▸ Exercise data
▼
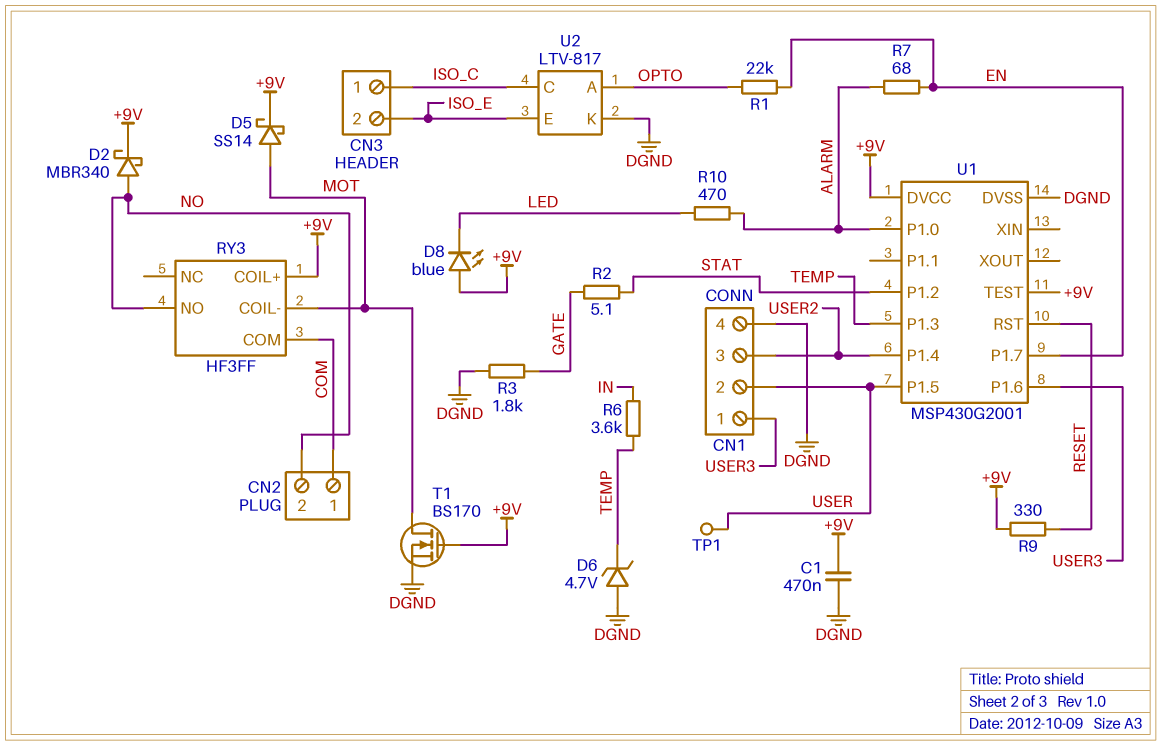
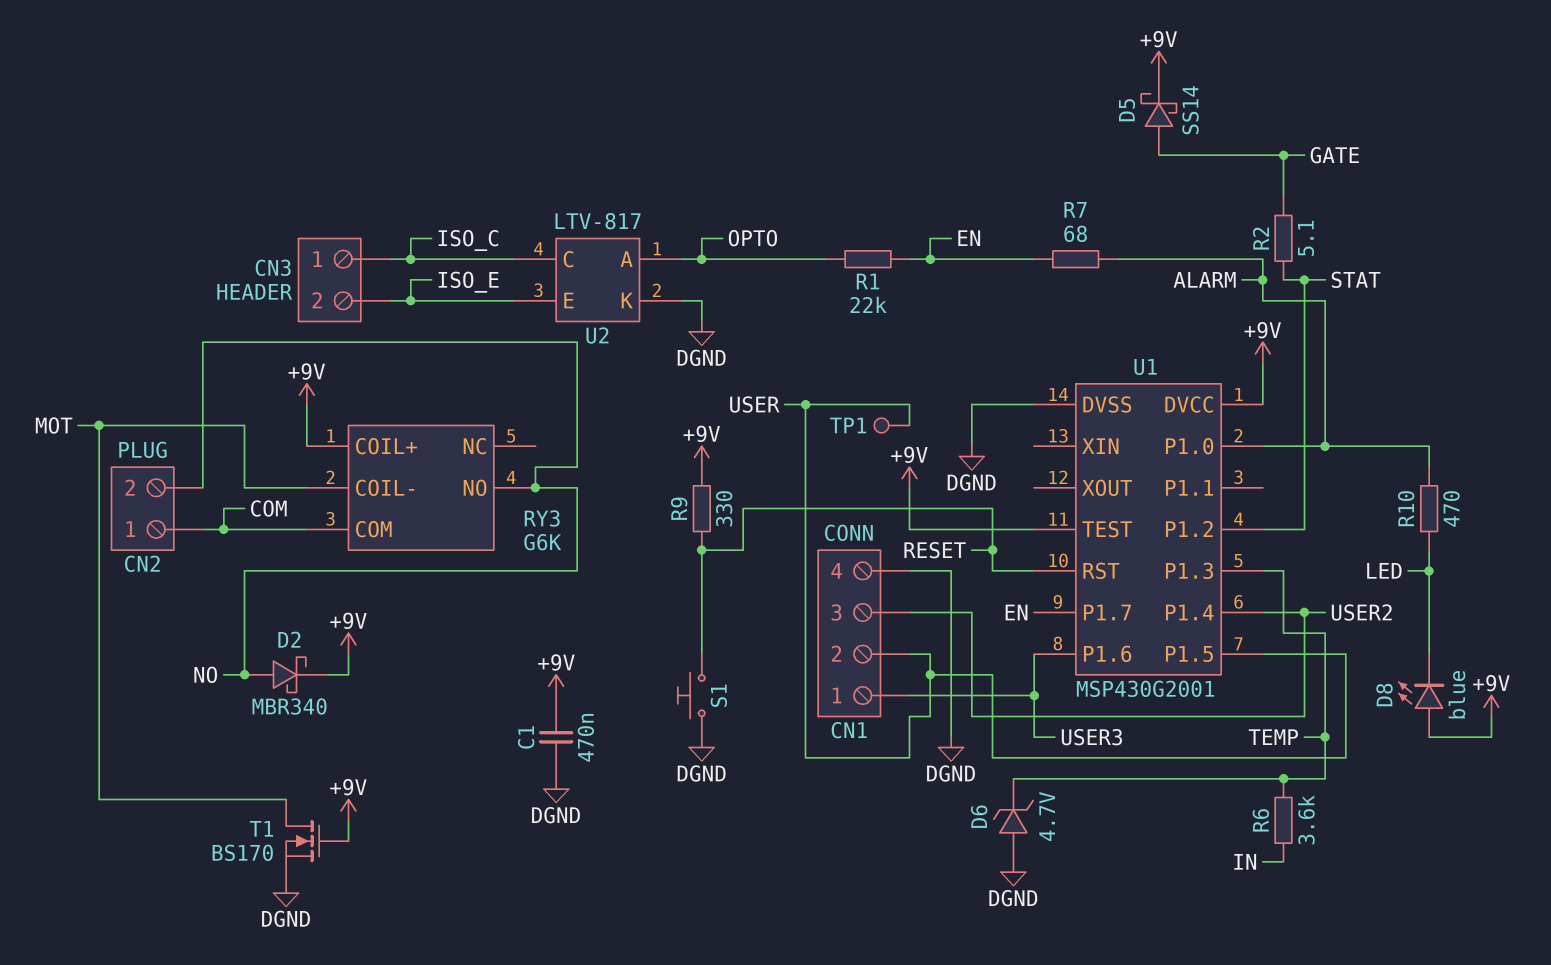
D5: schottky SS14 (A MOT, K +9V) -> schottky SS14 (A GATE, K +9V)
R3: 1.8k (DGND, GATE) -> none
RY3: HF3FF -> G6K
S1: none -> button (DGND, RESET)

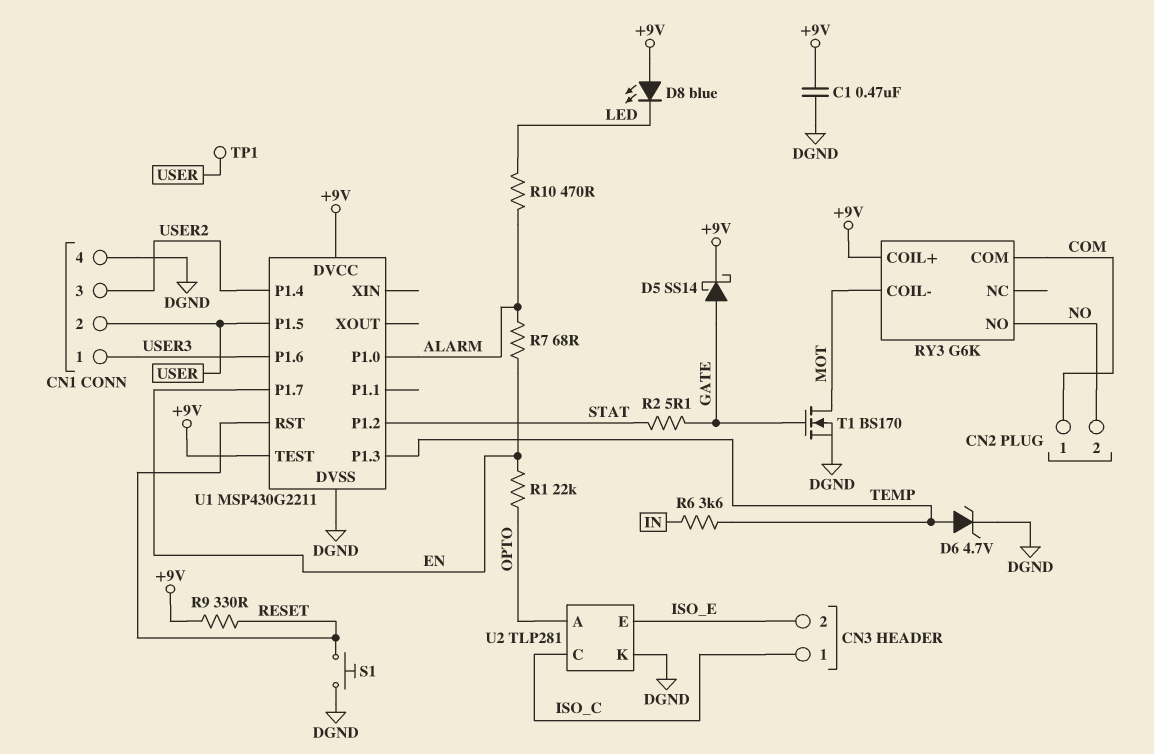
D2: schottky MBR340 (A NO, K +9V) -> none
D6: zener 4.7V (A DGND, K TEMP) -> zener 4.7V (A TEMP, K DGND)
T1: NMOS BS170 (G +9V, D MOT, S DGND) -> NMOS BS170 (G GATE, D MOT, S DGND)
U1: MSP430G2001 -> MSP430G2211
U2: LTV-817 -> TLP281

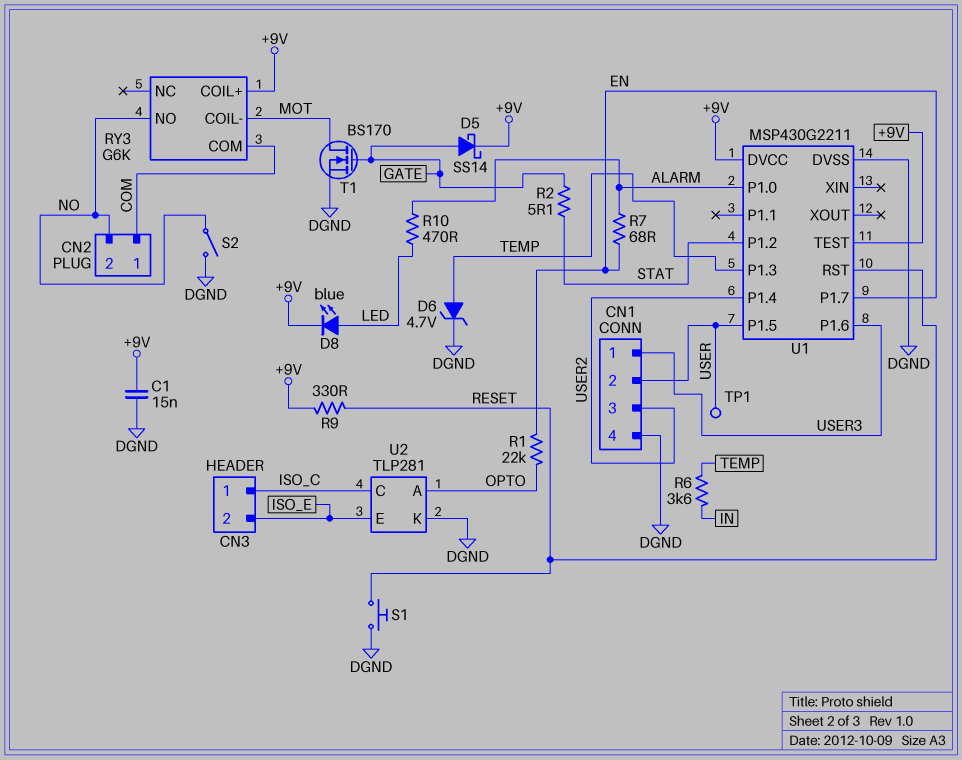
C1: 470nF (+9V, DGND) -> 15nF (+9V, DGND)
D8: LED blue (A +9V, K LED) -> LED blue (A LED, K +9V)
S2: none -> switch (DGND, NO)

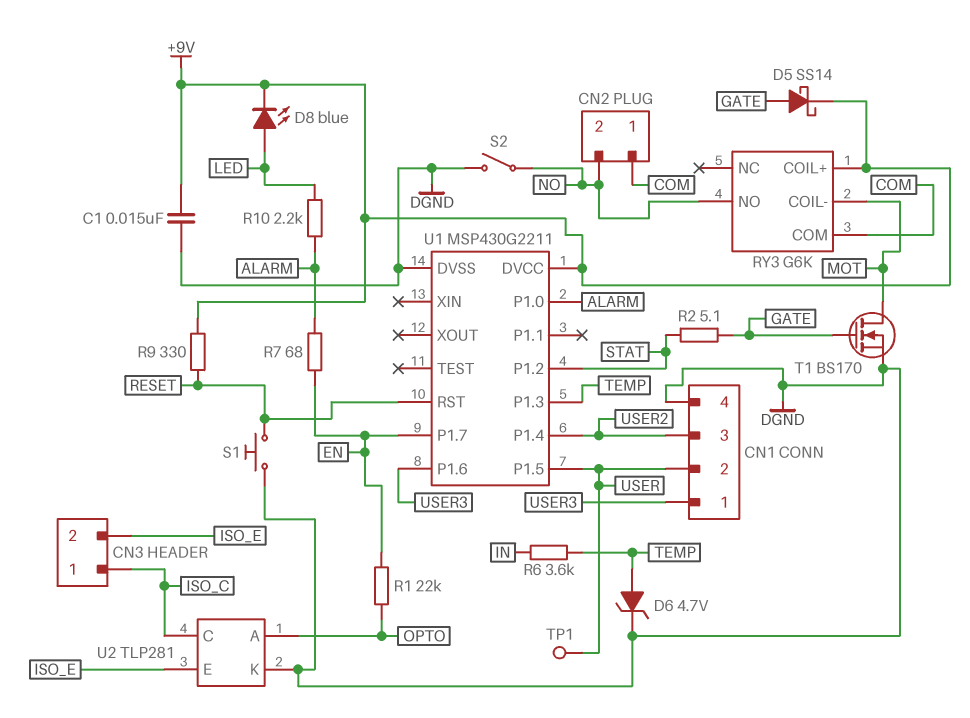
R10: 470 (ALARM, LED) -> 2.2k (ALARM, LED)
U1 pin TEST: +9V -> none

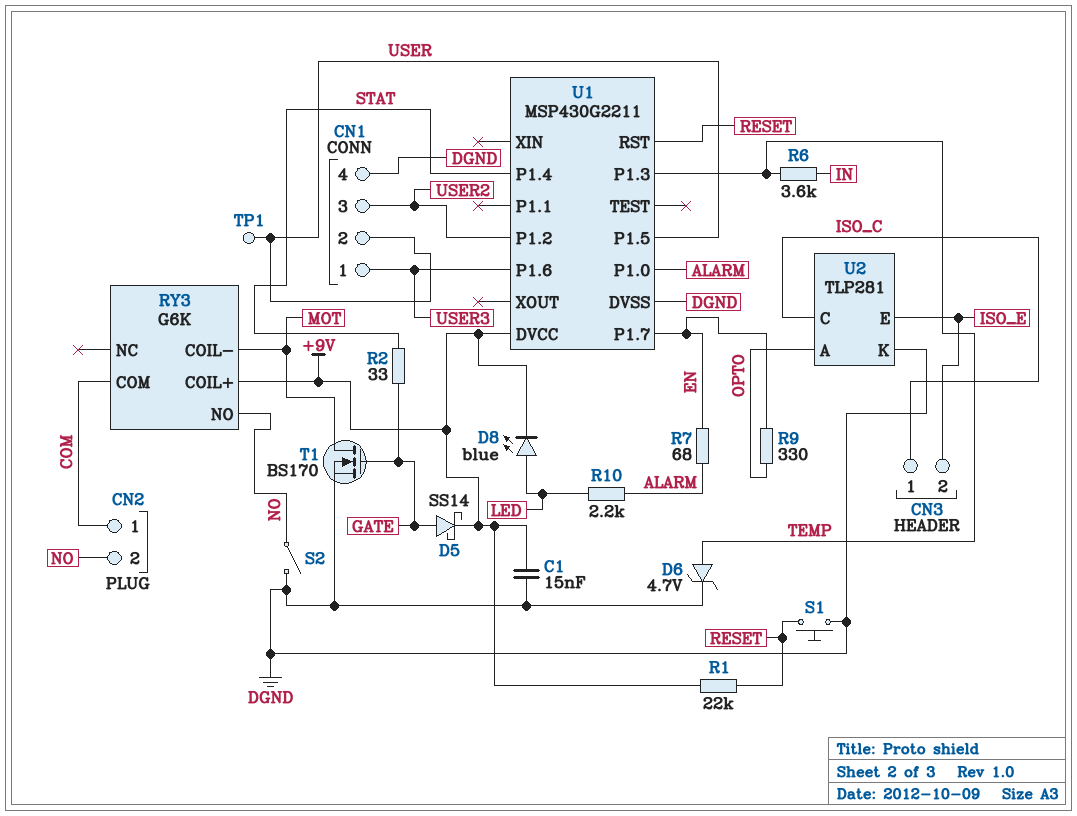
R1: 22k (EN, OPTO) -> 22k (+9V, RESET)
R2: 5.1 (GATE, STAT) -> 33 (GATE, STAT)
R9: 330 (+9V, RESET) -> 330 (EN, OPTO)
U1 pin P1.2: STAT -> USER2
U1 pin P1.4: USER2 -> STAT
▲
▸ Activity
When a line among the entries contains "OPTO", pull that line out.

▸ Task result
R1: 22k (EN, OPTO) -> 22k (+9V, RESET)
R9: 330 (+9V, RESET) -> 330 (EN, OPTO)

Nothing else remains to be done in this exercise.